• **Task brief**:
Find the line with "(744, 288) = (1196, 407): orange" in the records below. Output exactly from there until after the line with "(300, 124) = (173, 509): purple", without pictures.

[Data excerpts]
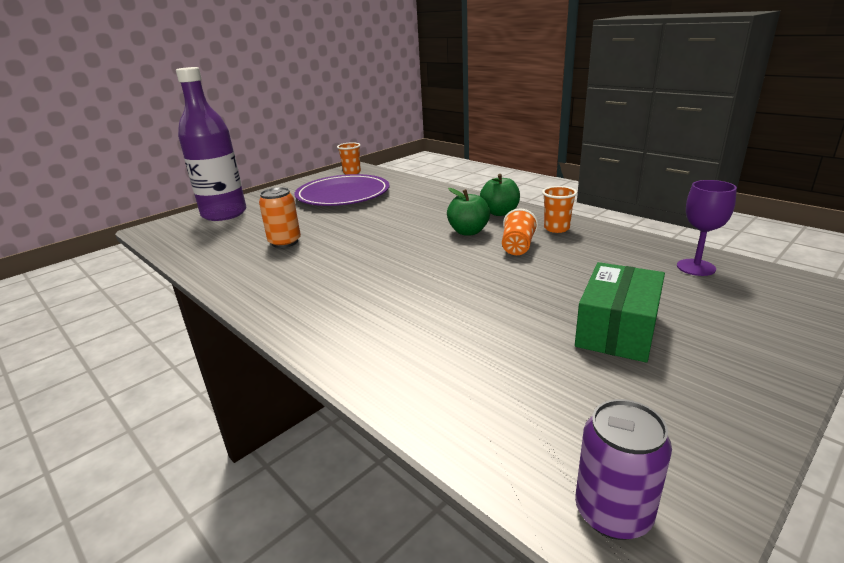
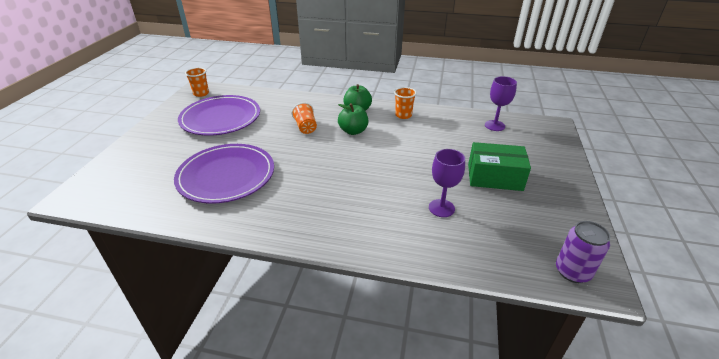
camera: 35 degrees left, 10 degrees up
(224, 214) = (129, 163): purple bottle -> none
(285, 242) = (226, 176): orange can -> purple plate
(483, 341) = (441, 208): none -> purple goblet
(517, 247) = (395, 135): orange cup -> orange cup (305, 127)
(617, 330) = (494, 177): green box -> green box turned 75 degrees counterclockwise

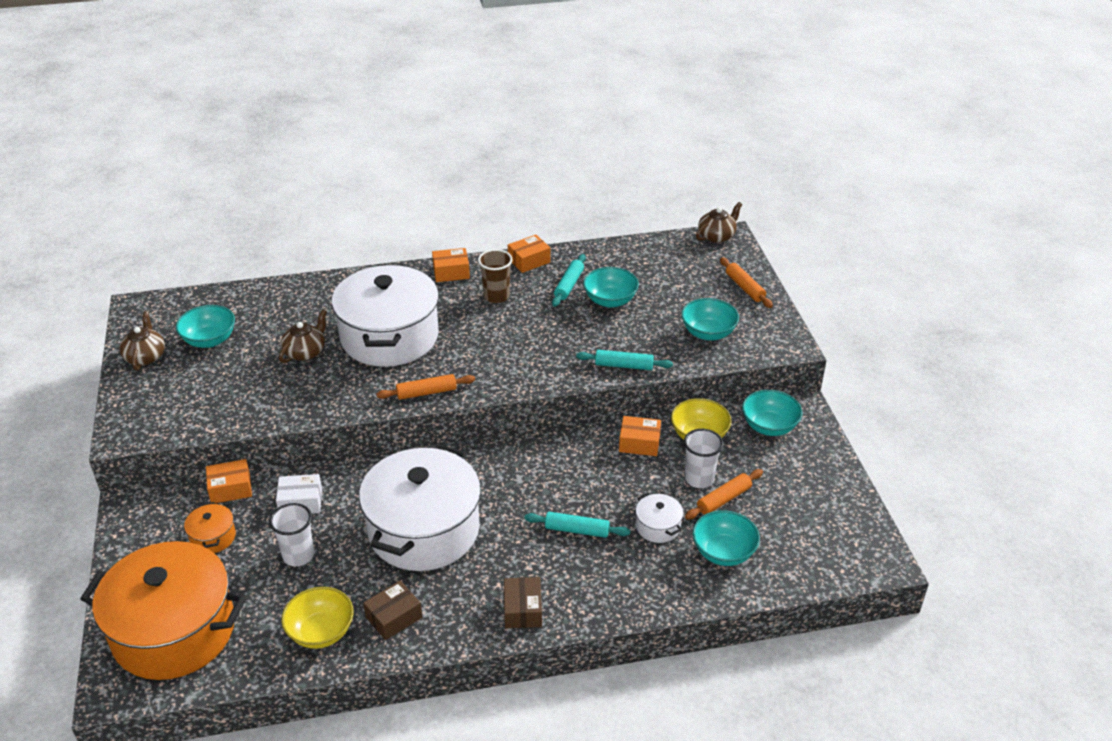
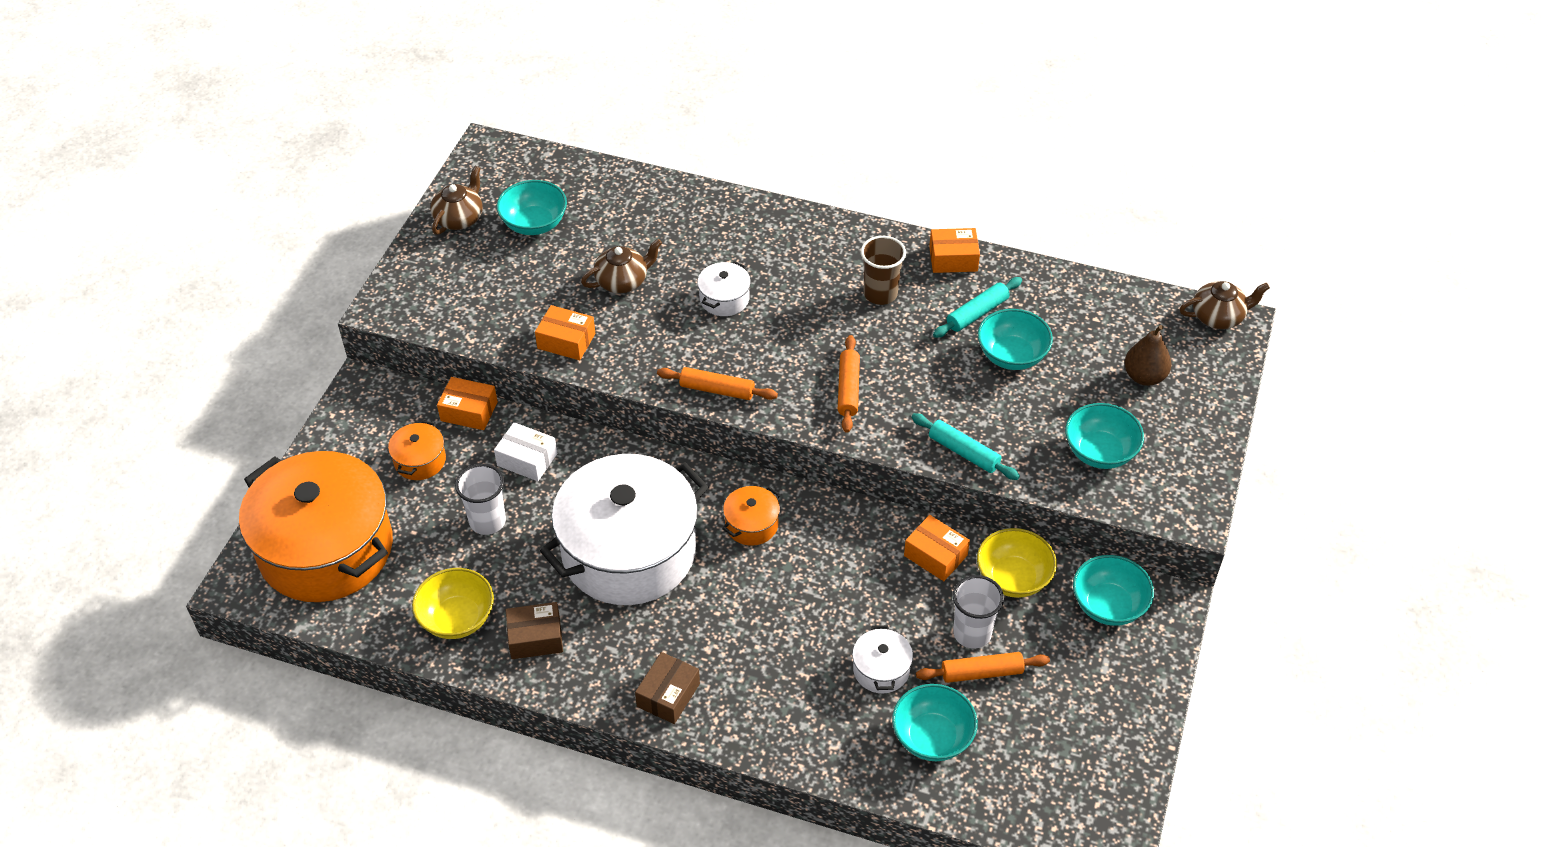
camera: 30 degrees right, 10 degrees up
(389, 336) = (724, 299): white pot -> white pot, size x0.40
(451, 272) = (850, 238): orange box -> orange box (566, 341)
(500, 476) = (751, 524): none -> orange pot
(577, 530) = (788, 630): turquoise rolling pin -> none
(700, 283) = (1144, 376): none -> brown pear
(744, 288) = (1196, 407): orange rolling pin -> orange rolling pin (848, 389)

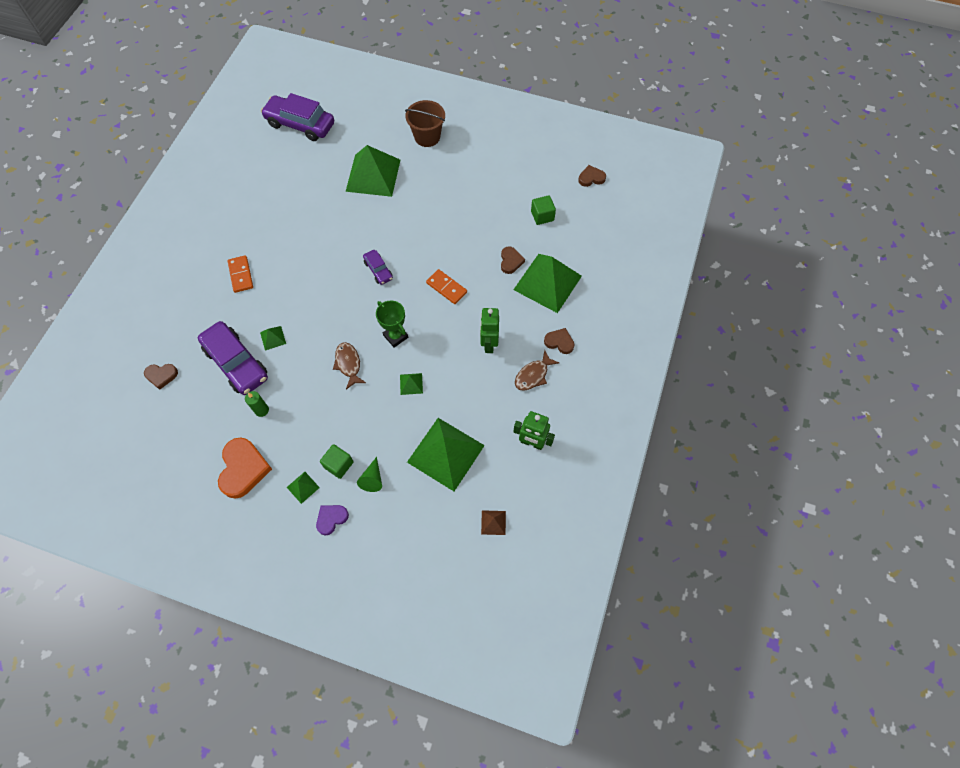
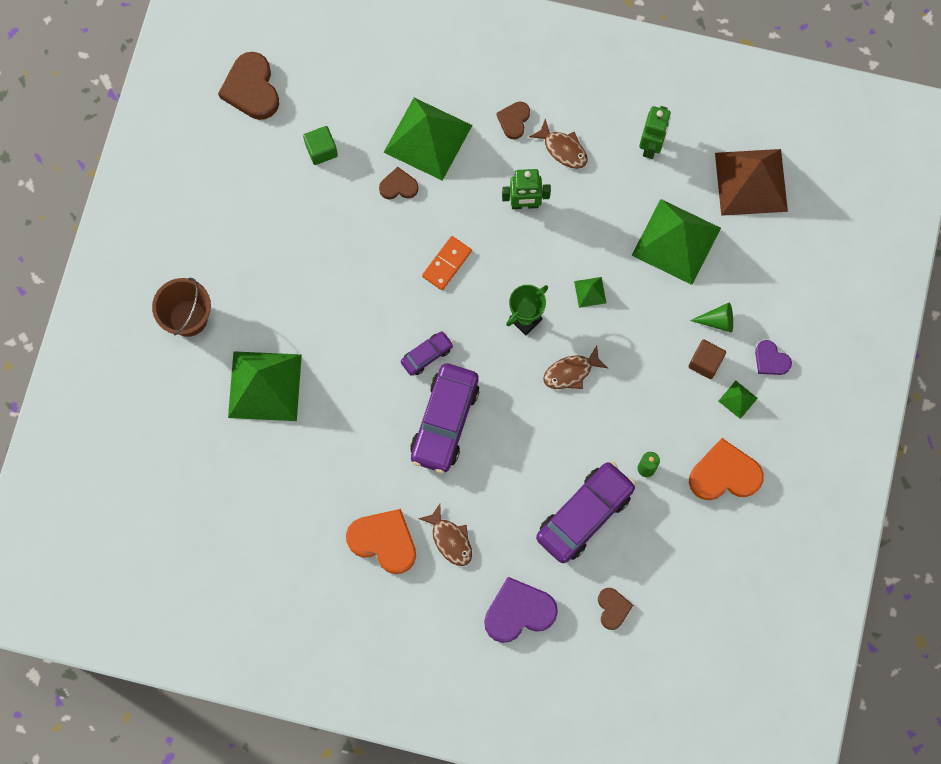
camera: 95 degrees left, 10 degrees up
(177, 313) = (519, 612): none -> purple heart
(241, 275) = (450, 539): orange domino -> brown fish
(250, 235) = (384, 541): none -> orange heart
(273, 338) = (543, 475): green pyramid -> none
(300, 124) = (173, 509): purple car -> purple car (445, 421)
(338, 465) = (705, 362): green cube -> brown cube
(493, 522) = (751, 181): brown pyramid -> brown pyramid, size x2.43
(591, 178) = (251, 89): brown heart -> brown heart, size x1.79

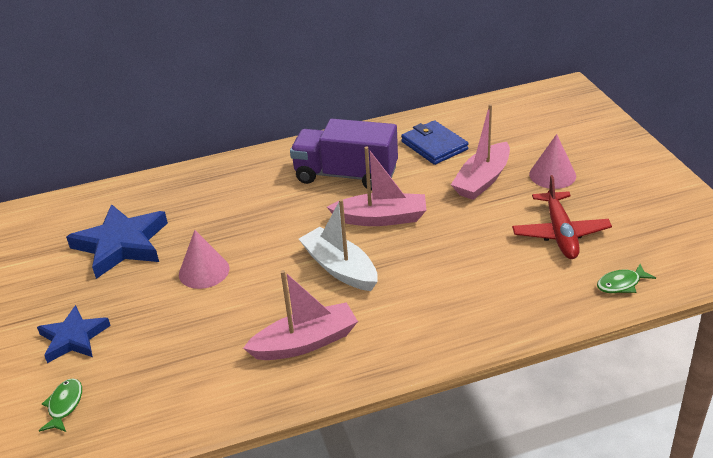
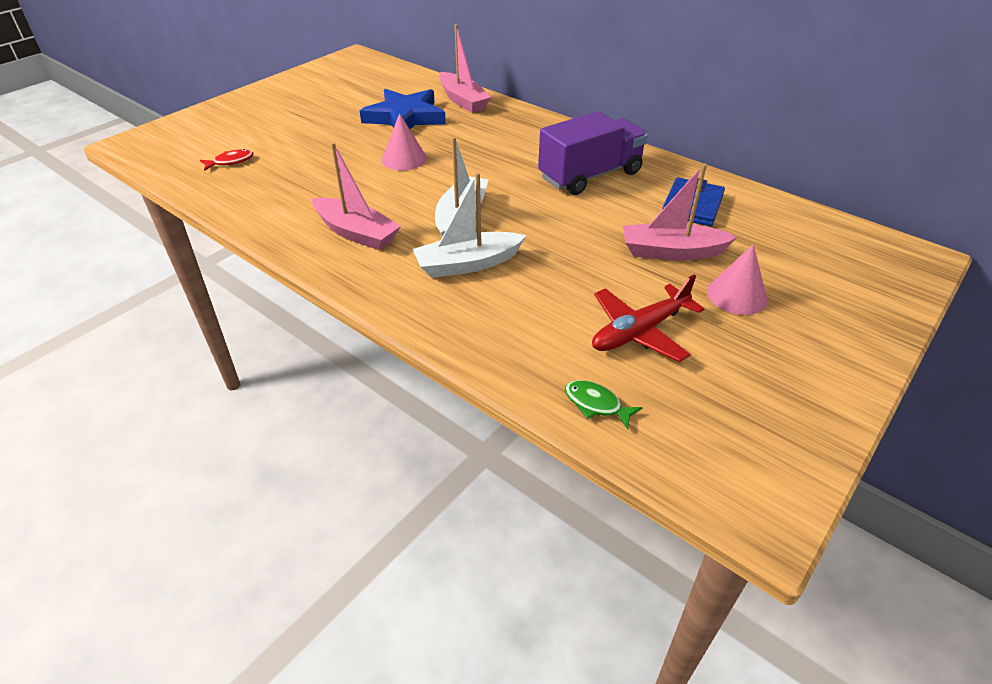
camera: 55 degrees right, 5 degrees up
(64, 405) = (230, 162): green fish -> red fish
(73, 338) = (296, 139): blue star -> none
(346, 175) = (590, 175): purple truck -> purple truck turned 75 degrees clockwise
(381, 218) = (549, 214): pink boat -> pink boat (463, 101)
(413, 288) = (467, 264): none -> white boat

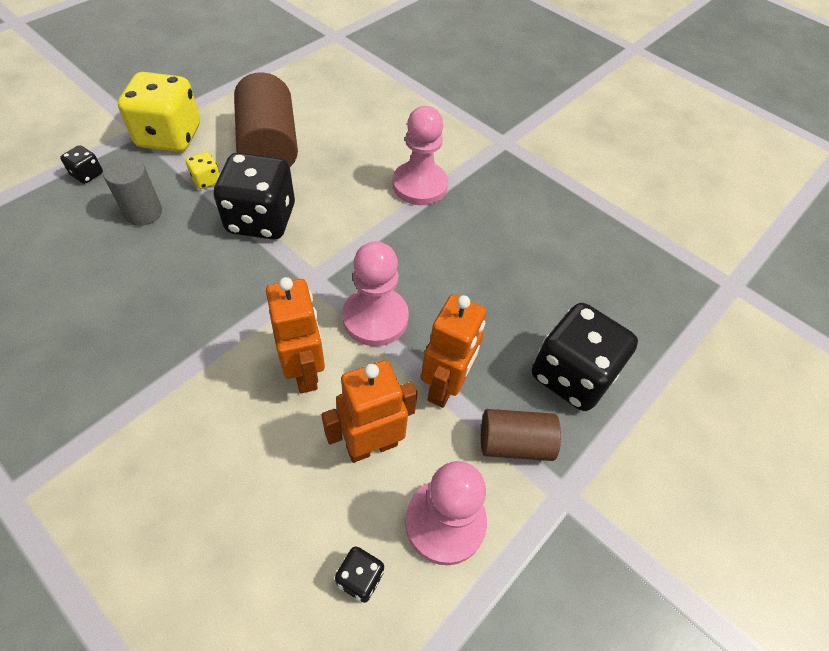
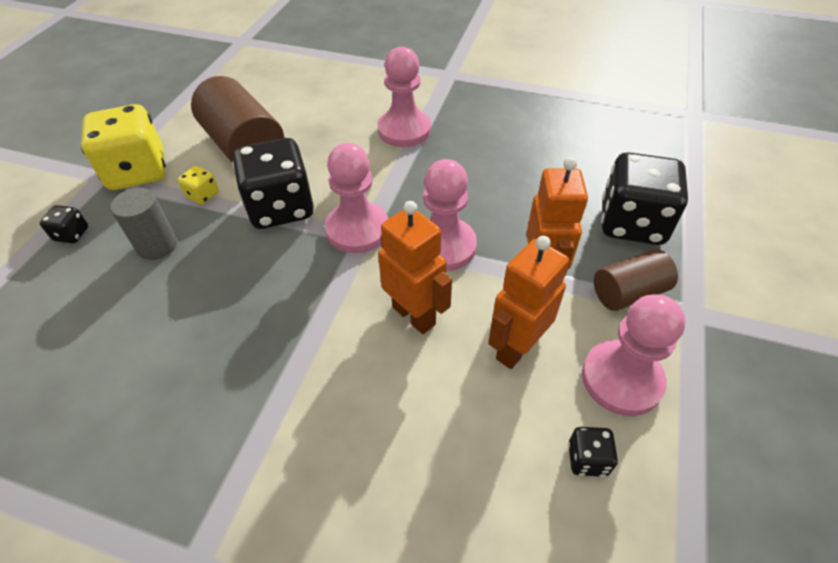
camera: 20 degrees left, 5 degrees down
(312, 268) = (357, 229): none -> pink pawn

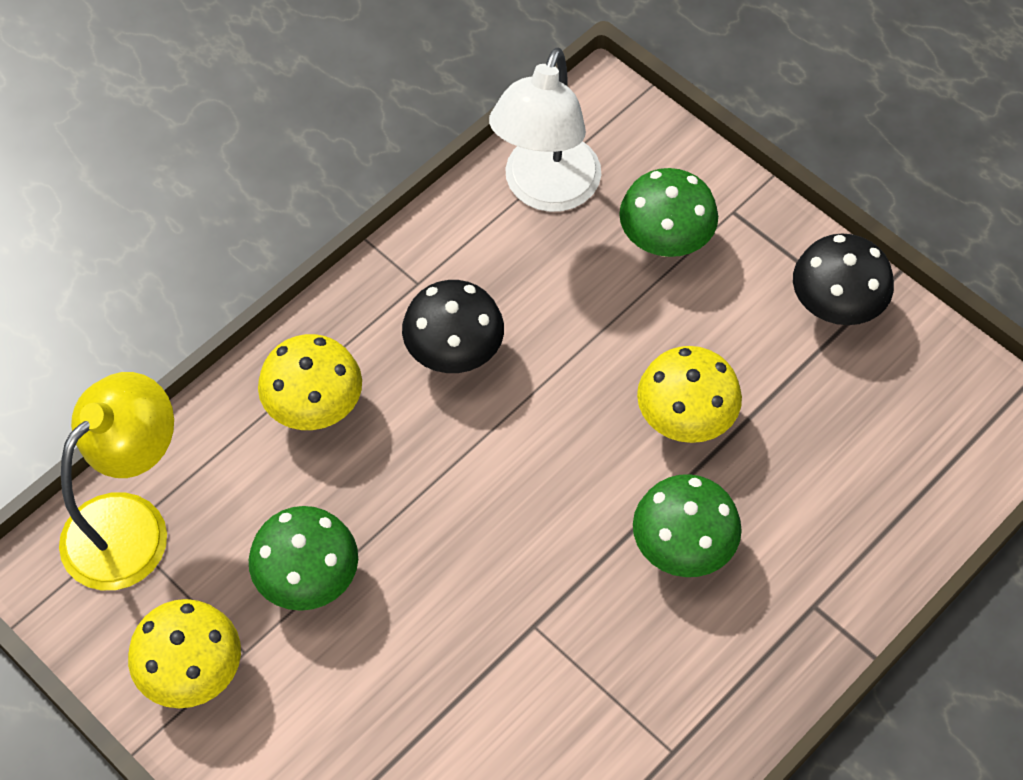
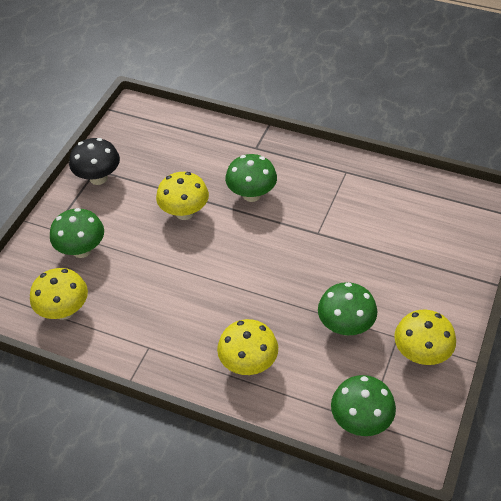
camera: 110 degrees left, 10 degrees down
(131, 524) = (361, 421): yellow lamp -> green mushroom
(454, 353) = (187, 314): black mushroom -> none
(545, 190) = (64, 311): white lamp -> yellow mushroom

• **Exercise result**:
(744, 288) = (1196, 407): orange rolling pin -> orange rolling pin (848, 389)

camera: 95 degrees left, 10 degrees up
(177, 313) = (519, 612): none -> purple heart
(241, 275) = (450, 539): orange domino -> brown fish
(250, 235) = (384, 541): none -> orange heart
(273, 338) = (543, 475): green pyramid -> none
(300, 124) = (173, 509): purple car -> purple car (445, 421)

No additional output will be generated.